- _Exercise instructions_: Exactly the lines from the one containing "banan [brązowy] (527, 145)" through the end of the listing below are required, restated word for word and without pictures.

_ _ _ _ _

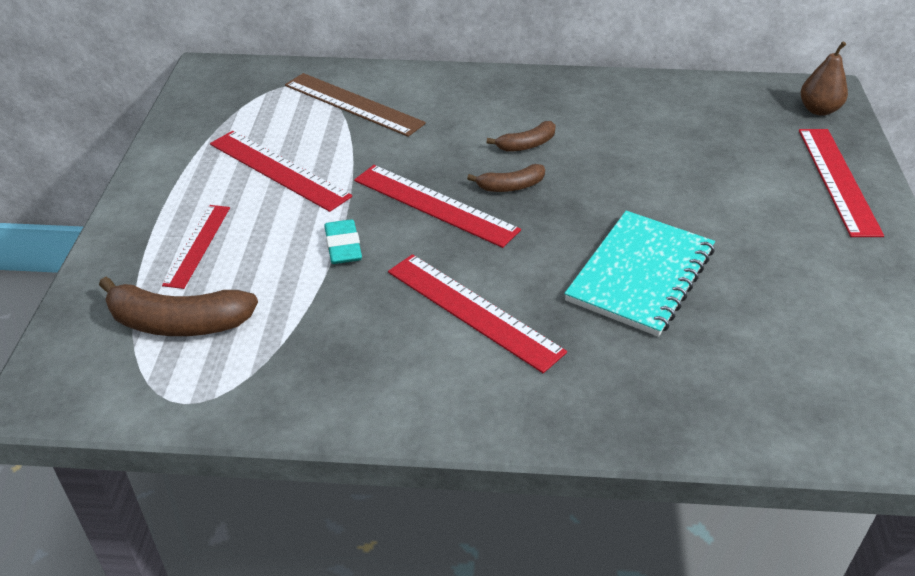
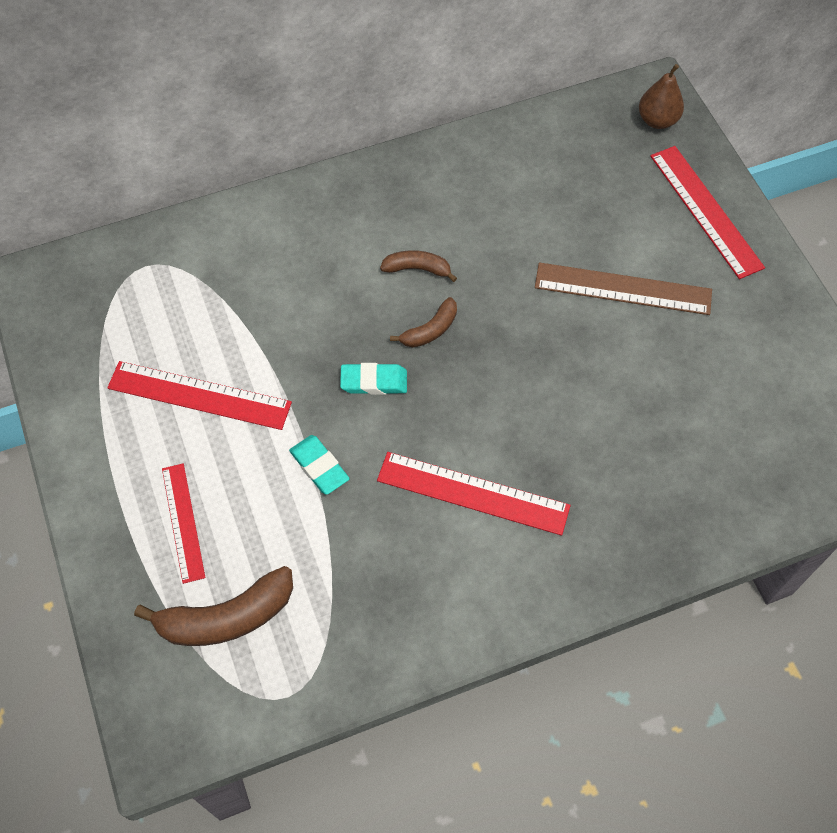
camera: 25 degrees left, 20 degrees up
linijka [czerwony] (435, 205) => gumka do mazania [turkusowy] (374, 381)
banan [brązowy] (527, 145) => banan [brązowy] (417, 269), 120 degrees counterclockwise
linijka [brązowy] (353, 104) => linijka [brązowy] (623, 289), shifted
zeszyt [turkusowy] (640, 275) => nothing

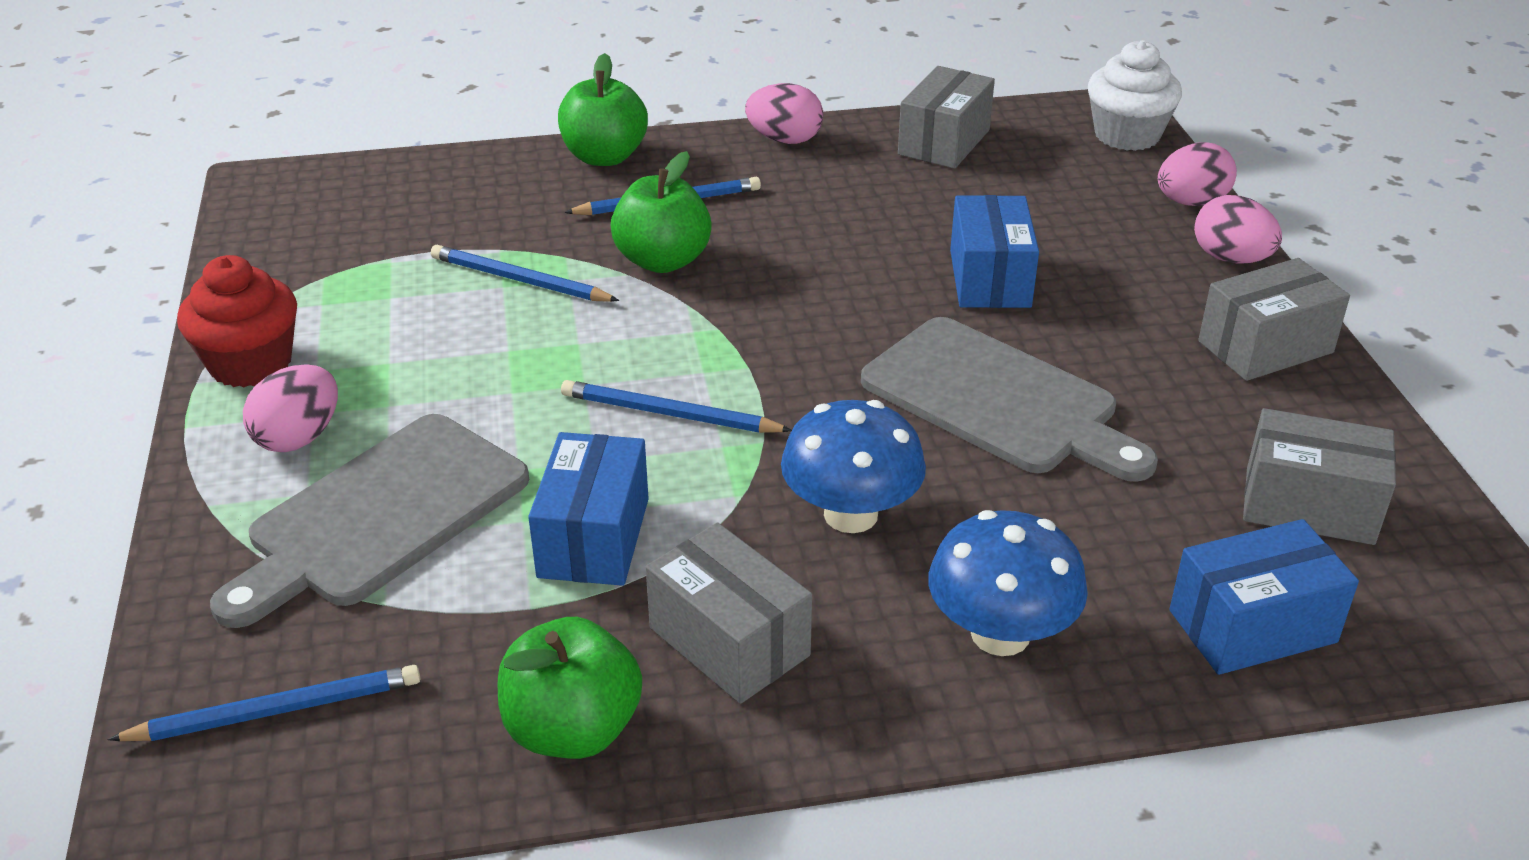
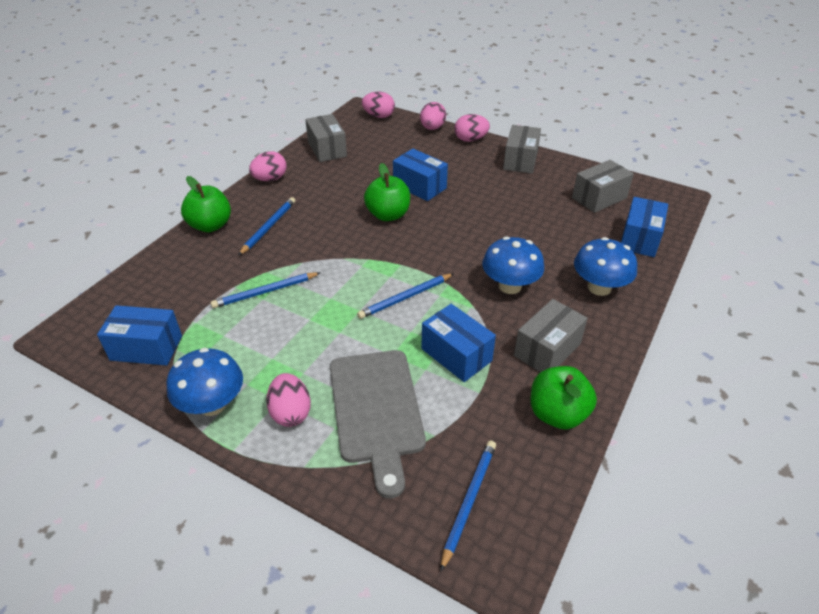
camera: 50 degrees left, 5 degrees up
nothing => pudełko [niebieski] (146, 348)
muffinka [czerwony] (250, 363) => grzyb [niebieski] (212, 404)
muffinka [biały] (1127, 135) => jajko [różowy] (379, 116)
jabłko [zielony] (663, 260) => jabłko [zielony] (388, 215), shifted
pudełko [szary] (729, 641) => pudełko [szary] (547, 349), 45 degrees counterclockwise
deska do krojenia [szary] (998, 400) => nothing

_ _ _ _ _

- _Result of this task_:
banan [brązowy] (527, 145) => banan [brązowy] (417, 269), 120 degrees counterclockwise
linijka [brązowy] (353, 104) => linijka [brązowy] (623, 289), shifted
zeszyt [turkusowy] (640, 275) => nothing

camera: 50 degrees left, 5 degrees up
nothing => pudełko [niebieski] (146, 348)
muffinka [czerwony] (250, 363) => grzyb [niebieski] (212, 404)
muffinka [biały] (1127, 135) => jajko [różowy] (379, 116)
jabłko [zielony] (663, 260) => jabłko [zielony] (388, 215), shifted
pudełko [szary] (729, 641) => pudełko [szary] (547, 349), 45 degrees counterclockwise
deska do krojenia [szary] (998, 400) => nothing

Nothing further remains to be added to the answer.